-- Begin --

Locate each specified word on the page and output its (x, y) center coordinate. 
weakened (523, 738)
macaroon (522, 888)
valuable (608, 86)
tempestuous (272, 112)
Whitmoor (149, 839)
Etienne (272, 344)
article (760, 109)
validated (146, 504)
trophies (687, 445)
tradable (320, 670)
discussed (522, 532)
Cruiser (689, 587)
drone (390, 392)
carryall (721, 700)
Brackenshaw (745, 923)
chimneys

-- End --

**What you should do:**
Can you copy out all the rows again, swapping "word" for "term" and leaving everything else as it is?

**The result:**
Locate each specified term on the page and output its (x, y) center coordinate. 
weakened (523, 738)
macaroon (522, 888)
valuable (608, 86)
tempestuous (272, 112)
Whitmoor (149, 839)
Etienne (272, 344)
article (760, 109)
validated (146, 504)
trophies (687, 445)
tradable (320, 670)
discussed (522, 532)
Cruiser (689, 587)
drone (390, 392)
carryall (721, 700)
Brackenshaw (745, 923)
chimneys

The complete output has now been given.